[Records excerpted from a collection]
::::

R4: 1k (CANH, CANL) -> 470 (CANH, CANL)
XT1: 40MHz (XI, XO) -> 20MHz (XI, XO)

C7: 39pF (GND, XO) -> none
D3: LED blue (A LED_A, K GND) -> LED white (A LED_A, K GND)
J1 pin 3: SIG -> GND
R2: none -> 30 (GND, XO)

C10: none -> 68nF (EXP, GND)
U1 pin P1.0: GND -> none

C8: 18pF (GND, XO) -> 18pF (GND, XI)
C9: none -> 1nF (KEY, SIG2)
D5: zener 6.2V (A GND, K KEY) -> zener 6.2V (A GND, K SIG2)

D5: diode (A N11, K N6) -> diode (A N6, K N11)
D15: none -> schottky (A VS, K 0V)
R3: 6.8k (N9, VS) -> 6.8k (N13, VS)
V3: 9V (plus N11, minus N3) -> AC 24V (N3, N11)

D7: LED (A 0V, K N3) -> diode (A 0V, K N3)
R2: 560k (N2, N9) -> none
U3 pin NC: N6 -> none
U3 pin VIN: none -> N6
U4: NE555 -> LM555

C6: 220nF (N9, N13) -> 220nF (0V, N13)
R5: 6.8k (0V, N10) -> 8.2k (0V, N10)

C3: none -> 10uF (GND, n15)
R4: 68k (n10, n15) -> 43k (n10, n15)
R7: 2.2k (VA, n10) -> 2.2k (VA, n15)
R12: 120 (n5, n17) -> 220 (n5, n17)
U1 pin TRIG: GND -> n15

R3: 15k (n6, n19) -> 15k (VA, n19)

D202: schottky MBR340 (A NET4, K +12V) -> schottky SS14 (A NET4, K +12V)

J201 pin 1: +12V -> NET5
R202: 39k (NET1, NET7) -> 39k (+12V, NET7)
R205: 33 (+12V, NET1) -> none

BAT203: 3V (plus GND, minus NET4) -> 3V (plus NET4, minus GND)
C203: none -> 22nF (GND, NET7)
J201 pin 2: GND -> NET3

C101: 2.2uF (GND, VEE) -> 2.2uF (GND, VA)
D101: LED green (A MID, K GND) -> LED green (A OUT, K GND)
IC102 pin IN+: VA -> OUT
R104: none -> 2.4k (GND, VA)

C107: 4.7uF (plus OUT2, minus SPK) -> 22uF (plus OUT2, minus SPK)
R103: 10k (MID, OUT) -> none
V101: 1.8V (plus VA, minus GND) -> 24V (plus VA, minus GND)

::::

What you have to do:
Your answer should repeat every entry exactly.

Task solution:
R4: 1k (CANH, CANL) -> 470 (CANH, CANL)
XT1: 40MHz (XI, XO) -> 20MHz (XI, XO)

C7: 39pF (GND, XO) -> none
D3: LED blue (A LED_A, K GND) -> LED white (A LED_A, K GND)
J1 pin 3: SIG -> GND
R2: none -> 30 (GND, XO)

C10: none -> 68nF (EXP, GND)
U1 pin P1.0: GND -> none

C8: 18pF (GND, XO) -> 18pF (GND, XI)
C9: none -> 1nF (KEY, SIG2)
D5: zener 6.2V (A GND, K KEY) -> zener 6.2V (A GND, K SIG2)

D5: diode (A N11, K N6) -> diode (A N6, K N11)
D15: none -> schottky (A VS, K 0V)
R3: 6.8k (N9, VS) -> 6.8k (N13, VS)
V3: 9V (plus N11, minus N3) -> AC 24V (N3, N11)

D7: LED (A 0V, K N3) -> diode (A 0V, K N3)
R2: 560k (N2, N9) -> none
U3 pin NC: N6 -> none
U3 pin VIN: none -> N6
U4: NE555 -> LM555

C6: 220nF (N9, N13) -> 220nF (0V, N13)
R5: 6.8k (0V, N10) -> 8.2k (0V, N10)

C3: none -> 10uF (GND, n15)
R4: 68k (n10, n15) -> 43k (n10, n15)
R7: 2.2k (VA, n10) -> 2.2k (VA, n15)
R12: 120 (n5, n17) -> 220 (n5, n17)
U1 pin TRIG: GND -> n15

R3: 15k (n6, n19) -> 15k (VA, n19)

D202: schottky MBR340 (A NET4, K +12V) -> schottky SS14 (A NET4, K +12V)

J201 pin 1: +12V -> NET5
R202: 39k (NET1, NET7) -> 39k (+12V, NET7)
R205: 33 (+12V, NET1) -> none

BAT203: 3V (plus GND, minus NET4) -> 3V (plus NET4, minus GND)
C203: none -> 22nF (GND, NET7)
J201 pin 2: GND -> NET3

C101: 2.2uF (GND, VEE) -> 2.2uF (GND, VA)
D101: LED green (A MID, K GND) -> LED green (A OUT, K GND)
IC102 pin IN+: VA -> OUT
R104: none -> 2.4k (GND, VA)

C107: 4.7uF (plus OUT2, minus SPK) -> 22uF (plus OUT2, minus SPK)
R103: 10k (MID, OUT) -> none
V101: 1.8V (plus VA, minus GND) -> 24V (plus VA, minus GND)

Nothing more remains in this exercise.